(Scene difference descriptions)
======

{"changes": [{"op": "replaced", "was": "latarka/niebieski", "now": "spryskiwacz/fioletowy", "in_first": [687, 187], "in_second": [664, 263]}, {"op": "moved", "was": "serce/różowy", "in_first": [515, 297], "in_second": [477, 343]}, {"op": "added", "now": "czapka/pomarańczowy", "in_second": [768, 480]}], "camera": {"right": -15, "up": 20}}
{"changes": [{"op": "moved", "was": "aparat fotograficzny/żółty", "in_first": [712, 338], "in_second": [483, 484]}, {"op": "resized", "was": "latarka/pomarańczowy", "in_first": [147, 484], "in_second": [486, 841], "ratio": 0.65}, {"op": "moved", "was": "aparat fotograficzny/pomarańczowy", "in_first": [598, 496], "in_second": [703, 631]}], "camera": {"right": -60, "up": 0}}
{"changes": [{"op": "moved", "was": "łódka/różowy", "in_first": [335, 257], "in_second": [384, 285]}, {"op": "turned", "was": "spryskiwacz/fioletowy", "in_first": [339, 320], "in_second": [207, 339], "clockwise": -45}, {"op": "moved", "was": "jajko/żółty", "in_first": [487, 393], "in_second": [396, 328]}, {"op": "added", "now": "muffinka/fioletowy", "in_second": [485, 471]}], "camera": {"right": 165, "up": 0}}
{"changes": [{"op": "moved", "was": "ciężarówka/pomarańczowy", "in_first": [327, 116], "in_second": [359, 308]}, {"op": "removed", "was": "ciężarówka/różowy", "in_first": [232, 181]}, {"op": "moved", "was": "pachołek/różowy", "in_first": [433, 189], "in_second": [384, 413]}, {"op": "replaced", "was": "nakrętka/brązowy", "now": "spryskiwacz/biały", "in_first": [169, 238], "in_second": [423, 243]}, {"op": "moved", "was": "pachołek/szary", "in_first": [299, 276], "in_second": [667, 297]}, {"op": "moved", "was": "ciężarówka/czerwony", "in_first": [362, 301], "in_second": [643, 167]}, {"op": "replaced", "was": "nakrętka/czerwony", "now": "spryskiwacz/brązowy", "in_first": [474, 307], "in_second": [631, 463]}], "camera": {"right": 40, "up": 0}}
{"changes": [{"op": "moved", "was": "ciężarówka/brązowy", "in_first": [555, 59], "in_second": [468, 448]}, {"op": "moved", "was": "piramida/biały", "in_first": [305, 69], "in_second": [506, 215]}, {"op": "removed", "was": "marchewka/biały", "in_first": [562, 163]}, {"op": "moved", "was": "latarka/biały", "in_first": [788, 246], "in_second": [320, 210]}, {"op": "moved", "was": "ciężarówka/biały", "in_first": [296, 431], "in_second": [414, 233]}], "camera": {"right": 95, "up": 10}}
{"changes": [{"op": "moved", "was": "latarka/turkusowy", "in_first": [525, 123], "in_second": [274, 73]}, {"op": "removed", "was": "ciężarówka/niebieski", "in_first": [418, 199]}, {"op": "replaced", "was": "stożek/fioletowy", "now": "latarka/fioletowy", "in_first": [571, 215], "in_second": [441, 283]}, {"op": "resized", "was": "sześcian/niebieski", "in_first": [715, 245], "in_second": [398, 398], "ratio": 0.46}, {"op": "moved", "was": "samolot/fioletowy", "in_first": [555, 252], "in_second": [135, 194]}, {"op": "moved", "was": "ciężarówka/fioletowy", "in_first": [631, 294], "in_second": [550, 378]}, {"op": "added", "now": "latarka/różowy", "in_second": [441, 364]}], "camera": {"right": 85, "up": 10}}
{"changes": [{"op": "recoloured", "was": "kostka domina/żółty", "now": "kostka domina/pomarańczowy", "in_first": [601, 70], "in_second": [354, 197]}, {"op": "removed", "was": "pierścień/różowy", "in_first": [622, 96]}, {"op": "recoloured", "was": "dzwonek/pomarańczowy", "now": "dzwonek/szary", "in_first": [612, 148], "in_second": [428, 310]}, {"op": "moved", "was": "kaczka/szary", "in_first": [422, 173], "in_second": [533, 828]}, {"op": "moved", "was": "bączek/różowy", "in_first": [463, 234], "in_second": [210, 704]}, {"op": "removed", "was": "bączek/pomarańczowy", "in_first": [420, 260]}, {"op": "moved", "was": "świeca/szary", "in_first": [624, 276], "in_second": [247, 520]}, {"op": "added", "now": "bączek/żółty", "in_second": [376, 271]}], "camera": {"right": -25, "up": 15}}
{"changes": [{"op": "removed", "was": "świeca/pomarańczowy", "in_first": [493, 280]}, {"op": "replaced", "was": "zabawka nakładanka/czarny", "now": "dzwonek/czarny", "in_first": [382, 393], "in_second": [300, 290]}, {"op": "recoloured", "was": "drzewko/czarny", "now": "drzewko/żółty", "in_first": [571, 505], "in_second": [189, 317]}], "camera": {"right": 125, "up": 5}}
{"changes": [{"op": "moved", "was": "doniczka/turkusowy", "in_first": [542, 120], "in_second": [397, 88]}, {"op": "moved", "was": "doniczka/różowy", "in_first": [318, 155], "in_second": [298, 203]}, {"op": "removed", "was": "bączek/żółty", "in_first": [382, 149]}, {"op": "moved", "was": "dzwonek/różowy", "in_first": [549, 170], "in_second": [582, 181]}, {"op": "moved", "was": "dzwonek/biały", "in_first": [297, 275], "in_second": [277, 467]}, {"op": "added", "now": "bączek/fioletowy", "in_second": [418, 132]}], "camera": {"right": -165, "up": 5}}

======

DIRECTIONS FOR THIS TASK:
Note every line of the records that holds the word "brązowy", and copy it.

TASK RESPONSE:
{"changes": [{"op": "moved", "was": "ciężarówka/pomarańczowy", "in_first": [327, 116], "in_second": [359, 308]}, {"op": "removed", "was": "ciężarówka/różowy", "in_first": [232, 181]}, {"op": "moved", "was": "pachołek/różowy", "in_first": [433, 189], "in_second": [384, 413]}, {"op": "replaced", "was": "nakrętka/brązowy", "now": "spryskiwacz/biały", "in_first": [169, 238], "in_second": [423, 243]}, {"op": "moved", "was": "pachołek/szary", "in_first": [299, 276], "in_second": [667, 297]}, {"op": "moved", "was": "ciężarówka/czerwony", "in_first": [362, 301], "in_second": [643, 167]}, {"op": "replaced", "was": "nakrętka/czerwony", "now": "spryskiwacz/brązowy", "in_first": [474, 307], "in_second": [631, 463]}], "camera": {"right": 40, "up": 0}}
{"changes": [{"op": "moved", "was": "ciężarówka/brązowy", "in_first": [555, 59], "in_second": [468, 448]}, {"op": "moved", "was": "piramida/biały", "in_first": [305, 69], "in_second": [506, 215]}, {"op": "removed", "was": "marchewka/biały", "in_first": [562, 163]}, {"op": "moved", "was": "latarka/biały", "in_first": [788, 246], "in_second": [320, 210]}, {"op": "moved", "was": "ciężarówka/biały", "in_first": [296, 431], "in_second": [414, 233]}], "camera": {"right": 95, "up": 10}}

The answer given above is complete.